TASK REQUIREMENTS: Across the data below, state how many lines hold "purple", and reply with nothing but that number.

### DATASET EXCERPTS ###

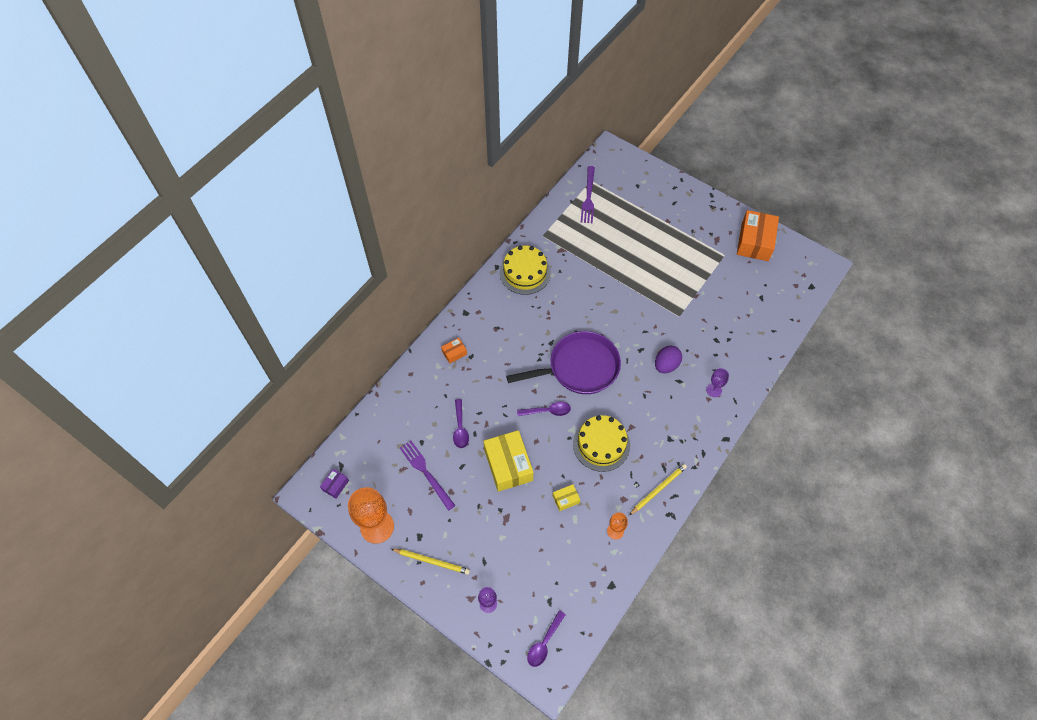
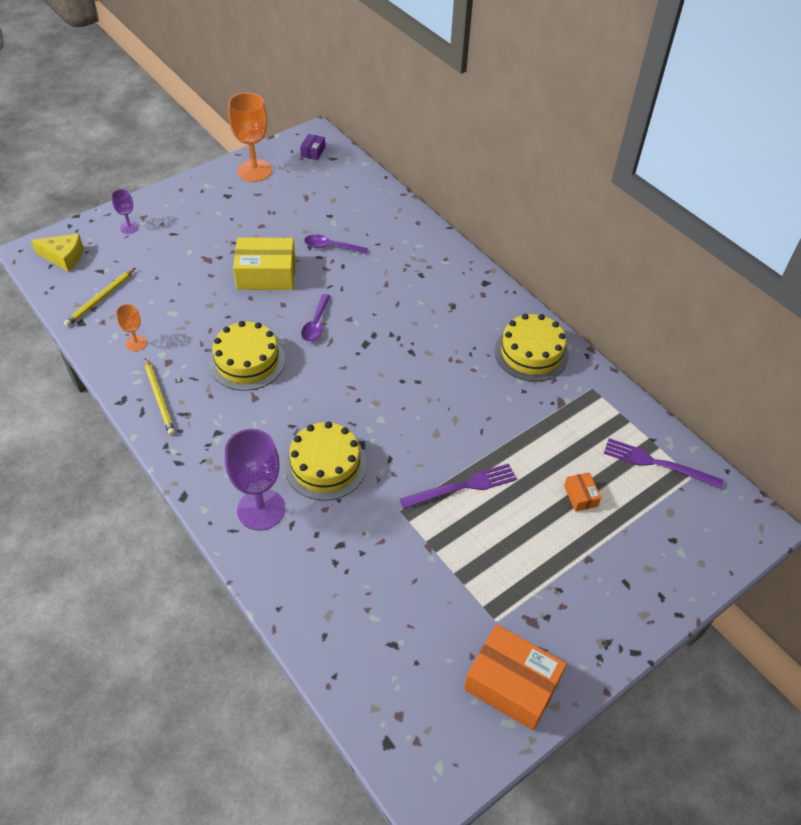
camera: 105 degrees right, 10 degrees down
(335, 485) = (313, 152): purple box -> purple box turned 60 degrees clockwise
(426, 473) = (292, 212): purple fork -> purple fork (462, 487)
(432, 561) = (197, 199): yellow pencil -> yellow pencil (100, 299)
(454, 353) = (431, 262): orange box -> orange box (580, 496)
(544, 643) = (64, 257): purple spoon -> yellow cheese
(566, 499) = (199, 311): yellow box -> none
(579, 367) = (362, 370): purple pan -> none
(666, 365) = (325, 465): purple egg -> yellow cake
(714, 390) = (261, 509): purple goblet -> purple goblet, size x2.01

###

EXERCISE ANSWER: 6